- EXCERPTED RECORDS
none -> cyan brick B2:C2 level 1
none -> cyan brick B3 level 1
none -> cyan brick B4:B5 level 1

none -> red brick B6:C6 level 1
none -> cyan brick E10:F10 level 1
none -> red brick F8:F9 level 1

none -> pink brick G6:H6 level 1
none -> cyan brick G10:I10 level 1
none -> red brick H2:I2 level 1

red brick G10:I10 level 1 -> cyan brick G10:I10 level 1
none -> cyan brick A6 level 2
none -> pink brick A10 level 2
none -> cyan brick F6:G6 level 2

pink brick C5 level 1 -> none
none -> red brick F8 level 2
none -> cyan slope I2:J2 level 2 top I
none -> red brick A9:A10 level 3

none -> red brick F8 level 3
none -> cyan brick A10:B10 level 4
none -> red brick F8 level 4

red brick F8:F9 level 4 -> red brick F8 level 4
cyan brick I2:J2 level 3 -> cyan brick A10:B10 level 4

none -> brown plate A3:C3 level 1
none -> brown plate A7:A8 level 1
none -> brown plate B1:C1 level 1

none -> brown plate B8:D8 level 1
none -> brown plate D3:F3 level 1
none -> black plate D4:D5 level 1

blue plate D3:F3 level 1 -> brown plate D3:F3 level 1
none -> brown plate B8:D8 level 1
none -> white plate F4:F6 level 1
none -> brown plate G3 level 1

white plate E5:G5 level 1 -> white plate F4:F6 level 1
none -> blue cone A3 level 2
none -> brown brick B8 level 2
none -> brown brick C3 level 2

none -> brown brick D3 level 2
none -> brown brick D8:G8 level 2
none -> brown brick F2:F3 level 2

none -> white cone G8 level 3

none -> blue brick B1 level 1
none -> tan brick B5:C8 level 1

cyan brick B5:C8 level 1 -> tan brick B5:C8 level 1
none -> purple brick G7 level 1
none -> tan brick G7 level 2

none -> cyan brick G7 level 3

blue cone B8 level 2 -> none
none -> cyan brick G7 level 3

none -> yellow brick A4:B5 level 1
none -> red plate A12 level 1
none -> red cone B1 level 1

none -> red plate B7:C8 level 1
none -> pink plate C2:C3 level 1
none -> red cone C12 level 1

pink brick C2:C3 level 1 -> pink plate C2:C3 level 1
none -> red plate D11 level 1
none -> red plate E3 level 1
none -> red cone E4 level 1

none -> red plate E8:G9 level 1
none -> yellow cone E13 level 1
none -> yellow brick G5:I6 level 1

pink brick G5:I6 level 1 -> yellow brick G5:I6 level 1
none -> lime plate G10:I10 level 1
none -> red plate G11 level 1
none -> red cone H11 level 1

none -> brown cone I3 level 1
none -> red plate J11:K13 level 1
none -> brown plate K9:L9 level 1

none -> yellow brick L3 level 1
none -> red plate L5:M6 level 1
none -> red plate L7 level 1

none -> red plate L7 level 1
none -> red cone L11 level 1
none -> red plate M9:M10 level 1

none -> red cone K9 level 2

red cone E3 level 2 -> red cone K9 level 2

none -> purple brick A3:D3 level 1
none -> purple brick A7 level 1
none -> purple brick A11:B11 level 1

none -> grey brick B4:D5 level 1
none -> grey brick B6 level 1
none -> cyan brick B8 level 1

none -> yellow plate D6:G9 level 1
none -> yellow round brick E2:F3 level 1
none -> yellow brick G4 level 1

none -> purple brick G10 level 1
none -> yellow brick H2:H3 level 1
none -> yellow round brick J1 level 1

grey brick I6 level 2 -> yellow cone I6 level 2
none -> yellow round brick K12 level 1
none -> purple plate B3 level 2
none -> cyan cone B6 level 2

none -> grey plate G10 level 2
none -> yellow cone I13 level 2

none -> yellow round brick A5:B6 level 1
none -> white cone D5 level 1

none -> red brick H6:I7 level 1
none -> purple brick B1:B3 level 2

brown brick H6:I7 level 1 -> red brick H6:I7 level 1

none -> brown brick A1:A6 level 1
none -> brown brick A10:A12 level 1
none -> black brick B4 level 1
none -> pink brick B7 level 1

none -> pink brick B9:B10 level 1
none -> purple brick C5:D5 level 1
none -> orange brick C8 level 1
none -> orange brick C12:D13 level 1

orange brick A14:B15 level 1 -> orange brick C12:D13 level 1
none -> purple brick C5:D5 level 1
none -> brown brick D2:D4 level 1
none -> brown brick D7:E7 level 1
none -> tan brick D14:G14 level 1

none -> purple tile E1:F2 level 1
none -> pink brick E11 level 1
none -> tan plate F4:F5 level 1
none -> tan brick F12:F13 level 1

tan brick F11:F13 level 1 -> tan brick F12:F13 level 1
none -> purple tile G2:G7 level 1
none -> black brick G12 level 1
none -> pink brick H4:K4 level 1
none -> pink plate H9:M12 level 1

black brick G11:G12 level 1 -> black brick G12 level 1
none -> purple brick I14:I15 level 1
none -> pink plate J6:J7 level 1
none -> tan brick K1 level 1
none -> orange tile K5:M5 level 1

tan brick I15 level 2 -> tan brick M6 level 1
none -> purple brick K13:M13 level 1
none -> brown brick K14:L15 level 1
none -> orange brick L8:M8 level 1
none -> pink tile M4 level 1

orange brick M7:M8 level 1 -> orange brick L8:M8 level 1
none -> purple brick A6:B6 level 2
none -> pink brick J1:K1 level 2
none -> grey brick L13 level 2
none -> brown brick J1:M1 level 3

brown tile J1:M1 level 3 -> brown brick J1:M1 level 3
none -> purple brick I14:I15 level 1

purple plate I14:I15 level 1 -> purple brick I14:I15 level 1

- PROBLEM DESCRIPTION
Search the listing for the string "white". Copy each line where it is found.

- TASK RESPONSE
none -> white plate F4:F6 level 1
white plate E5:G5 level 1 -> white plate F4:F6 level 1
none -> white cone G8 level 3
none -> white cone D5 level 1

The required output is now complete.